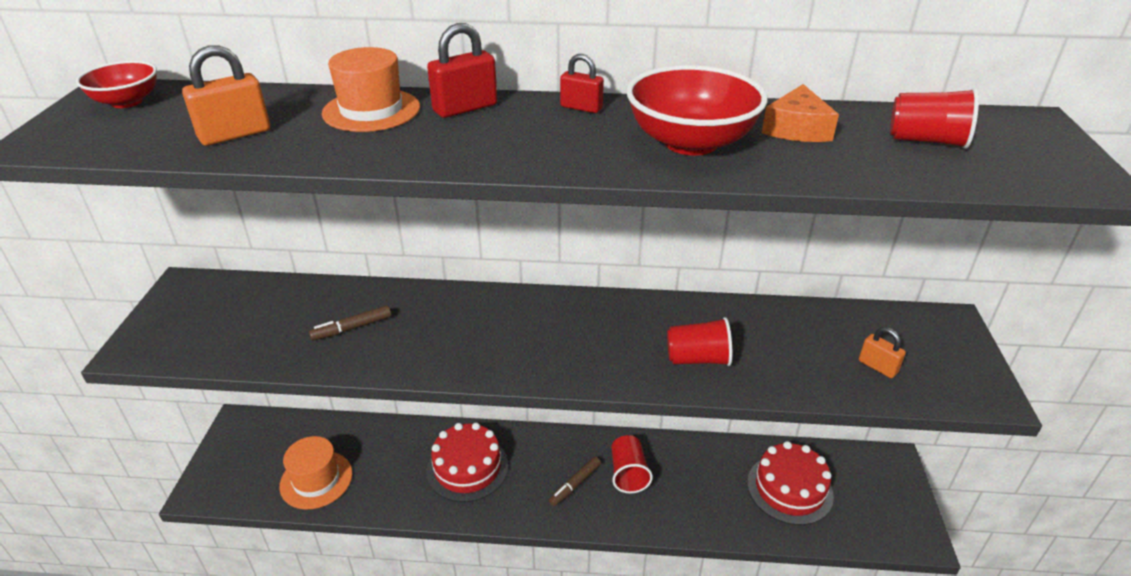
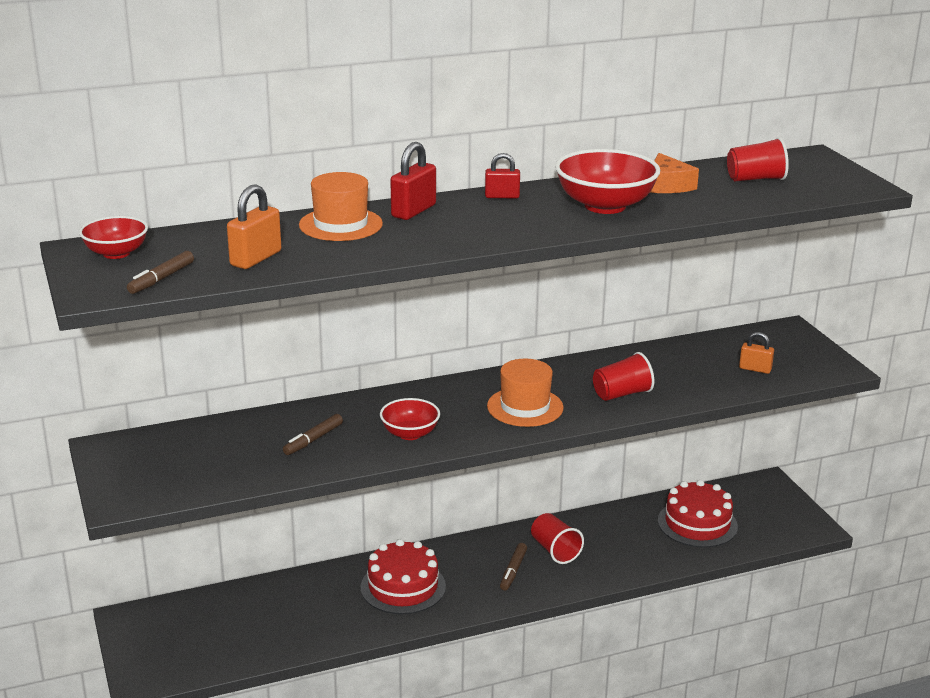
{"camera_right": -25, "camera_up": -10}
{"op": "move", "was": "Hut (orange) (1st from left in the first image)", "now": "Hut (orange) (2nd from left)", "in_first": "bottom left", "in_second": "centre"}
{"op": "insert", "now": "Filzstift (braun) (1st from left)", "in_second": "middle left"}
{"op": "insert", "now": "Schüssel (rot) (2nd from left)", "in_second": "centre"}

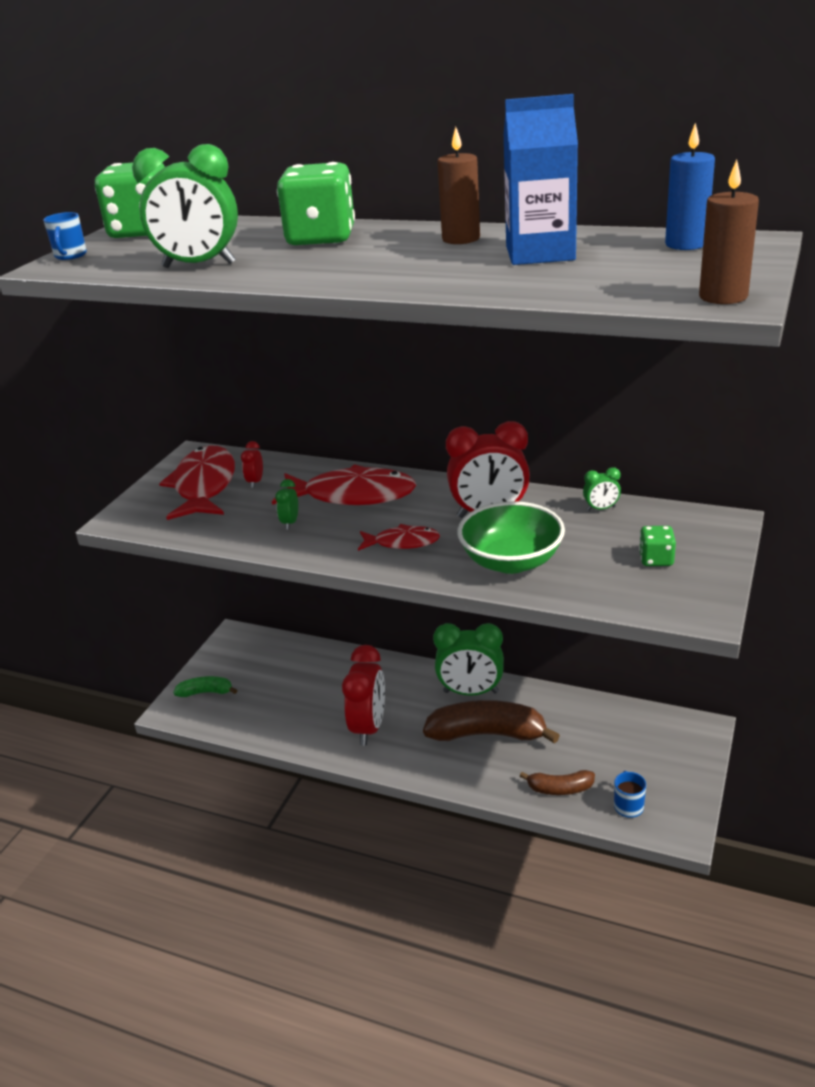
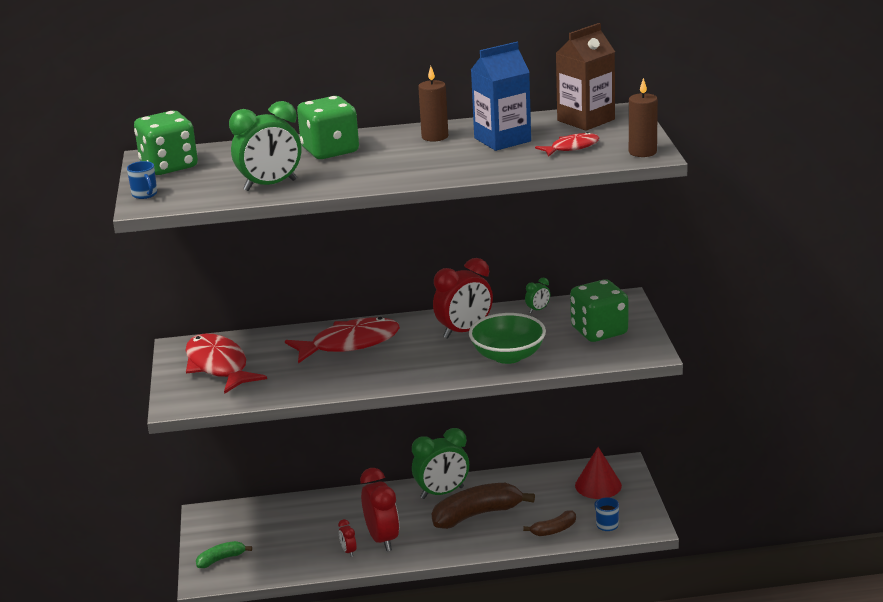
{"camera_right": -30, "camera_up": -5}
{"op": "move", "was": "Wecker (rot) (1st from left)", "in_first": "middle left", "in_second": "bottom centre"}
{"op": "delete", "was": "Wecker (grün) (2nd from left)", "in_first": "centre"}
{"op": "move", "was": "Fisch (rot) (3rd from left)", "in_first": "centre", "in_second": "top centre"}
{"op": "resize", "was": "Spielwürfel (grün) (3rd from left)", "in_first": "middle right", "in_second": "middle right", "ratio": 2.06}
{"op": "replace", "was": "Kerze (blau)", "now": "Getränkekarton (braun)", "in_first": "top right", "in_second": "top centre"}
{"op": "insert", "now": "Kegel (rot)", "in_second": "bottom right"}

# Task objective:
Starting at the line that contains "(rot) (2nd from", please write out every line to the end of the entries, inclusive, copied exactly and with pictures omitted.

# Exercise answer:
{"op": "insert", "now": "Schüssel (rot) (2nd from left)", "in_second": "centre"}

{"camera_right": -30, "camera_up": -5}
{"op": "move", "was": "Wecker (rot) (1st from left)", "in_first": "middle left", "in_second": "bottom centre"}
{"op": "delete", "was": "Wecker (grün) (2nd from left)", "in_first": "centre"}
{"op": "move", "was": "Fisch (rot) (3rd from left)", "in_first": "centre", "in_second": "top centre"}
{"op": "resize", "was": "Spielwürfel (grün) (3rd from left)", "in_first": "middle right", "in_second": "middle right", "ratio": 2.06}
{"op": "replace", "was": "Kerze (blau)", "now": "Getränkekarton (braun)", "in_first": "top right", "in_second": "top centre"}
{"op": "insert", "now": "Kegel (rot)", "in_second": "bottom right"}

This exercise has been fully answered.